DIRECTIONS FOR THIS TASK →
In the records that follow, find each line with the word "VBUS" and copy it.

Saved data entries →
++++

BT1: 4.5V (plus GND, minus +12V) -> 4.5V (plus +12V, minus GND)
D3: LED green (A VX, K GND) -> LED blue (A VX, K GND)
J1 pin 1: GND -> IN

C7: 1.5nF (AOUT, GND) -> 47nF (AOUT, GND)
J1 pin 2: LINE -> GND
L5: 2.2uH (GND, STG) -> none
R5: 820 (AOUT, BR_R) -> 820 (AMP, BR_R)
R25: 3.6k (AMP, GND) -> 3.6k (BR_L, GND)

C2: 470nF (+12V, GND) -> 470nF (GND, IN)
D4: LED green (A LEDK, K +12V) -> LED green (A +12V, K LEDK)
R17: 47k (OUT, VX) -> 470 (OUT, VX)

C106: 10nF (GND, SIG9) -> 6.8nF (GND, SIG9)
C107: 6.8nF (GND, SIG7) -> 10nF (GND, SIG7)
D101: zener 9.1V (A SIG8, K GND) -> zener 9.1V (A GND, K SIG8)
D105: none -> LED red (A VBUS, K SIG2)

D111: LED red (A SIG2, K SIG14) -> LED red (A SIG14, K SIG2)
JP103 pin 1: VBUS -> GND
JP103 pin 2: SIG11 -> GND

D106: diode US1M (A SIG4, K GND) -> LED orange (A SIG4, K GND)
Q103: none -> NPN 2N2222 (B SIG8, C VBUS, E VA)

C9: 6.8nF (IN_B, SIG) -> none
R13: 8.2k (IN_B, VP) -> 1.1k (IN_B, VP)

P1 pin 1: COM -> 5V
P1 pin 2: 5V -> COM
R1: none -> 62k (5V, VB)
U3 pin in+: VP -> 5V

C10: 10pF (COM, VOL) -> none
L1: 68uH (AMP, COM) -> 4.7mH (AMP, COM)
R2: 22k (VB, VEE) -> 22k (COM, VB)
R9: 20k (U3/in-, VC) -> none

++++

TASK RESPONSE →
D105: none -> LED red (A VBUS, K SIG2)
JP103 pin 1: VBUS -> GND
Q103: none -> NPN 2N2222 (B SIG8, C VBUS, E VA)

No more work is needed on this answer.